> DIRECTIONS FOR THIS TASK: Using the entries that follow, write out the line containing "(410, 258) = (548, 325): grey", the line containing "(307, 219) = (629, 235): none -> yellow spool", and every line between them, exactly and nothing else.

Data excerpts:

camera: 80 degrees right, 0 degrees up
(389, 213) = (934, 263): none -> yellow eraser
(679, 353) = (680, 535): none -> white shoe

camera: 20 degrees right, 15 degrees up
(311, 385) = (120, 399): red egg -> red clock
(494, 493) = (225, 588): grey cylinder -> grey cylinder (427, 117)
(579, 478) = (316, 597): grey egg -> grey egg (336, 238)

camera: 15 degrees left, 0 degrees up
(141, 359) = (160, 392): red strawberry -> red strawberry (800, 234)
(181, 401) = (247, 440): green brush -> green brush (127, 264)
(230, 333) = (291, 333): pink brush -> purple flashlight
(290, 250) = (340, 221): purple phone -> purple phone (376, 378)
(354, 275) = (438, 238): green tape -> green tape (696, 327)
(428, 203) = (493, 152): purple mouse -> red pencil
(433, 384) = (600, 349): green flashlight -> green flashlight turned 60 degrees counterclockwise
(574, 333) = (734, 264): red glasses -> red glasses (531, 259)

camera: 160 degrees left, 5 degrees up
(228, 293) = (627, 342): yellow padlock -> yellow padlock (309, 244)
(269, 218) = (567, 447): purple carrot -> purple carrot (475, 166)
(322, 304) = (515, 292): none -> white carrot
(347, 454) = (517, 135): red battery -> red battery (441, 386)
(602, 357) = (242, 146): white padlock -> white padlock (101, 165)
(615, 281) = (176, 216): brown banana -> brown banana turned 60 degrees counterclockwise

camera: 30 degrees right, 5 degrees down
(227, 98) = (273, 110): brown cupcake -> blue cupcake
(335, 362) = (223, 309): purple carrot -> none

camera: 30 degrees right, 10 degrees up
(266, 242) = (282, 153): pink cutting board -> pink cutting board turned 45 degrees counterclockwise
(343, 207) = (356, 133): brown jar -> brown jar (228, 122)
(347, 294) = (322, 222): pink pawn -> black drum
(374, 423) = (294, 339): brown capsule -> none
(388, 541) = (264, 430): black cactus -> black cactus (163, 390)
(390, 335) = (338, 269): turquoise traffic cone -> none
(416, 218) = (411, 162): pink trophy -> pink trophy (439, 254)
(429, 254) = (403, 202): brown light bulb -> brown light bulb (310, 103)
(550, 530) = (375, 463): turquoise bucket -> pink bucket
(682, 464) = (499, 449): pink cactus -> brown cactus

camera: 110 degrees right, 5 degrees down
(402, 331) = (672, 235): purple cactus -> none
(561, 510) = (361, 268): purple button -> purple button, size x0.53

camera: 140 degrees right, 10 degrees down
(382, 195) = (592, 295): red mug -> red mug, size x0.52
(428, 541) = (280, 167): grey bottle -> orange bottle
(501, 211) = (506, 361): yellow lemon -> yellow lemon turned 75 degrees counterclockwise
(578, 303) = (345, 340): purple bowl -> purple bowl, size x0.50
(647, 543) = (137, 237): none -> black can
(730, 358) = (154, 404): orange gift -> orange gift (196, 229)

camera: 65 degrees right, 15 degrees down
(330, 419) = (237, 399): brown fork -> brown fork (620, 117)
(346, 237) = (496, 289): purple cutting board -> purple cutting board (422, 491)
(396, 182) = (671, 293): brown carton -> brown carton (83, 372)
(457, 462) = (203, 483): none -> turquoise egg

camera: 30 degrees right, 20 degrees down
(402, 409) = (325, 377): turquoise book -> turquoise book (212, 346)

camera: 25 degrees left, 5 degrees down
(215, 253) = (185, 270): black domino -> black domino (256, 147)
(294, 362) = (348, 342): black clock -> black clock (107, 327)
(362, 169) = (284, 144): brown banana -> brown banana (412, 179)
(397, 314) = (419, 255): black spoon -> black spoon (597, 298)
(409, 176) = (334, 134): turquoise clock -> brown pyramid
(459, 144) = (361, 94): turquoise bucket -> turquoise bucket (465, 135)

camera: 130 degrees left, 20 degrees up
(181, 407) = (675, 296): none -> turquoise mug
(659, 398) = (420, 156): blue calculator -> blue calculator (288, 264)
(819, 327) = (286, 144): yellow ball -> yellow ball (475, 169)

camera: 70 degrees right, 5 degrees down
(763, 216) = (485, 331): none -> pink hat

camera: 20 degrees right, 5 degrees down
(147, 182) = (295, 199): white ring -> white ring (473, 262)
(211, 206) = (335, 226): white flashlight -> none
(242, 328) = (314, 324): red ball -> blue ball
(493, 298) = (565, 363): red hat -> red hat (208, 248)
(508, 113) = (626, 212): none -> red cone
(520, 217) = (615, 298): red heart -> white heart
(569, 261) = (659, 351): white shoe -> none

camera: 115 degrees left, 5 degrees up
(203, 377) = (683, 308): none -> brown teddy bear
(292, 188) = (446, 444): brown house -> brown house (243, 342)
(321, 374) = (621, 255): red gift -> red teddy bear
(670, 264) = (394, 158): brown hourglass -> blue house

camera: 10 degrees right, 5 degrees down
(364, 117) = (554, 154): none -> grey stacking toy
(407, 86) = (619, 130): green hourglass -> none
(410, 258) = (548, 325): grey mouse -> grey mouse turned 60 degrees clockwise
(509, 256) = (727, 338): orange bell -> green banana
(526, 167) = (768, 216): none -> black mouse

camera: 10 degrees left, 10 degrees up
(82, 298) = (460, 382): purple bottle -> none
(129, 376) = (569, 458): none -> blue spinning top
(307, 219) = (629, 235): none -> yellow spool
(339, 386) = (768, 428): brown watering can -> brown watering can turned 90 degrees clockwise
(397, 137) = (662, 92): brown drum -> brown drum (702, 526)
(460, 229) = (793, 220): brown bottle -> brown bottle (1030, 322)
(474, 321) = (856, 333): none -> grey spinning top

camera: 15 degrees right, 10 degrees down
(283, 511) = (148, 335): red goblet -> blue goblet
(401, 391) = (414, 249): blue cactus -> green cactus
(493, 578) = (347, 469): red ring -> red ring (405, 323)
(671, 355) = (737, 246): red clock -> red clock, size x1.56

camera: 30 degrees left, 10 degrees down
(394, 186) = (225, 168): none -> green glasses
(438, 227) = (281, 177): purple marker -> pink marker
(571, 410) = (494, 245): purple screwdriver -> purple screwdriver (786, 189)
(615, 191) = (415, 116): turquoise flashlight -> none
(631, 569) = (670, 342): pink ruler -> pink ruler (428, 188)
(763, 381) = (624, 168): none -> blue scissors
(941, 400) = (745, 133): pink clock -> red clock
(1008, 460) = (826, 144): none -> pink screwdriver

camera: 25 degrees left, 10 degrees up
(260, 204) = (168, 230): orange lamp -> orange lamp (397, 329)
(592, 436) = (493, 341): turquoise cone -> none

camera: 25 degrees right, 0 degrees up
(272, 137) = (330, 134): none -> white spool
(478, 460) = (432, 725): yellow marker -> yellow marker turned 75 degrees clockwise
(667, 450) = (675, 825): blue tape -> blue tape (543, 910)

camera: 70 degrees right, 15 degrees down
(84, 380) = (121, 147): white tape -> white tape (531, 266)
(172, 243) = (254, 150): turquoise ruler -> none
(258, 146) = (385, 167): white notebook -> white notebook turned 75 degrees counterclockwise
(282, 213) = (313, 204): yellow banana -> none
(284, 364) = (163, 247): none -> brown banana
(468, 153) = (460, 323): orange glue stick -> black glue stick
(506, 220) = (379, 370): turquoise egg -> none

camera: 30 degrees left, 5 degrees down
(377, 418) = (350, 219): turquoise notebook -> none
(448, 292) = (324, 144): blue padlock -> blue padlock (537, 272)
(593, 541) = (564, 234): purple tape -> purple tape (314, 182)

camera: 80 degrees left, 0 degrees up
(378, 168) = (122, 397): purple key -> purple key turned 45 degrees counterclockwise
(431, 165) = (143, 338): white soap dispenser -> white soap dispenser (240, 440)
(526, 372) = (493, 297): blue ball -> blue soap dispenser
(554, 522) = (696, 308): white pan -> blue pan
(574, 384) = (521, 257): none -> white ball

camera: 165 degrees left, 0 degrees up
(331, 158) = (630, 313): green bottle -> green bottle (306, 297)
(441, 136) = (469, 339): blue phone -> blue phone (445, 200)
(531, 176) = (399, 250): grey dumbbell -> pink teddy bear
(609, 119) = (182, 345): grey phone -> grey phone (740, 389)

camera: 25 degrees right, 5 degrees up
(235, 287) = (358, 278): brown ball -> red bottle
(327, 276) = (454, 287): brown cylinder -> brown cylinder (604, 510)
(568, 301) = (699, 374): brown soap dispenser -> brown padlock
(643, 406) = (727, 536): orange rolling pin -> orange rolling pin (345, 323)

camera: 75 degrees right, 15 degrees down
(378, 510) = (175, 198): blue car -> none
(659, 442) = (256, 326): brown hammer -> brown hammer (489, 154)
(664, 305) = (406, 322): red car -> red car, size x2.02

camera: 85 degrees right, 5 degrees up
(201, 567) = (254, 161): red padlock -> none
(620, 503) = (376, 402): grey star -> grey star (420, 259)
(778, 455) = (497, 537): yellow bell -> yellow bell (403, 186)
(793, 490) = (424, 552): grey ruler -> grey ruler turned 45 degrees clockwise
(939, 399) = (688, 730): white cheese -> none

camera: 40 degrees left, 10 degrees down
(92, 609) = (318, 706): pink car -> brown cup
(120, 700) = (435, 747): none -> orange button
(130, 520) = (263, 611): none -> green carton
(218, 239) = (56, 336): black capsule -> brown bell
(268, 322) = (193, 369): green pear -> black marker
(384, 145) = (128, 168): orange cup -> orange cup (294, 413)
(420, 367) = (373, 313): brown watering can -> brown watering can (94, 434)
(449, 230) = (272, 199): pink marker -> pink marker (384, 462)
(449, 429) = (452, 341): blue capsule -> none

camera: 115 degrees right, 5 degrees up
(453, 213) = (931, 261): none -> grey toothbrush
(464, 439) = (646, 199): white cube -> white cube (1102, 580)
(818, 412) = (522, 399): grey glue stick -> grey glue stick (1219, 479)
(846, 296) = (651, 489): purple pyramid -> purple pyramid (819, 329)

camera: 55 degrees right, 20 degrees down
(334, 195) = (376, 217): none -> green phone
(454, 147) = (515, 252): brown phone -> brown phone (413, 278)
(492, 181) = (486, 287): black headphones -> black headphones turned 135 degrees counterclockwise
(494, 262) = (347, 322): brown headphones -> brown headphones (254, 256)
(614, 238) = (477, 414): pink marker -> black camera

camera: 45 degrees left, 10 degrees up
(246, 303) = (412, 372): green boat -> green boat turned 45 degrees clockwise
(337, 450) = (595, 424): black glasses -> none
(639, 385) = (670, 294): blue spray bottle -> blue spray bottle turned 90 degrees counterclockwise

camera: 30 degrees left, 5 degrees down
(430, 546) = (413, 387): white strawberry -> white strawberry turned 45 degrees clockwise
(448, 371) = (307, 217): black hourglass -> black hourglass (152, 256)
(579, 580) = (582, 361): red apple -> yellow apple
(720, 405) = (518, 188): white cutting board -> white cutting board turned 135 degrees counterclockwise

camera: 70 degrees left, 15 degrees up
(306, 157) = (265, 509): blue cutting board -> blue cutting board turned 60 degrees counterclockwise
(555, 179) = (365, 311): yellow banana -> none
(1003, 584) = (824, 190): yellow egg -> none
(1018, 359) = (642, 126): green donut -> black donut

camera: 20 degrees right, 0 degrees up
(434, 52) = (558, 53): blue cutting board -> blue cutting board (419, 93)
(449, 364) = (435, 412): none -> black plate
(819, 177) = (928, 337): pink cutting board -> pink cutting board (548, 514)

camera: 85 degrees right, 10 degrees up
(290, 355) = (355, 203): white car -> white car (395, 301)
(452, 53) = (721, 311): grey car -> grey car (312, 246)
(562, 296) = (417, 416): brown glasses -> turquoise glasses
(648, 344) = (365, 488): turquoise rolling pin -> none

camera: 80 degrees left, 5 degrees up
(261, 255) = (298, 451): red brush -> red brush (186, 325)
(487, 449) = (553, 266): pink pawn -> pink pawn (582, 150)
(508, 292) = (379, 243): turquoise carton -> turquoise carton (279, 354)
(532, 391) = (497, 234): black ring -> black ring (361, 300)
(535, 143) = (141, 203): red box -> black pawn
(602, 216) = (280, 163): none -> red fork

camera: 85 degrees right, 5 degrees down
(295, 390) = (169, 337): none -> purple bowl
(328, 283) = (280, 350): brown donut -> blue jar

> EXERCISE RESULT:
(410, 258) = (548, 325): grey mouse -> grey mouse turned 60 degrees clockwise
(509, 256) = (727, 338): orange bell -> green banana
(526, 167) = (768, 216): none -> black mouse

camera: 10 degrees left, 10 degrees up
(82, 298) = (460, 382): purple bottle -> none
(129, 376) = (569, 458): none -> blue spinning top
(307, 219) = (629, 235): none -> yellow spool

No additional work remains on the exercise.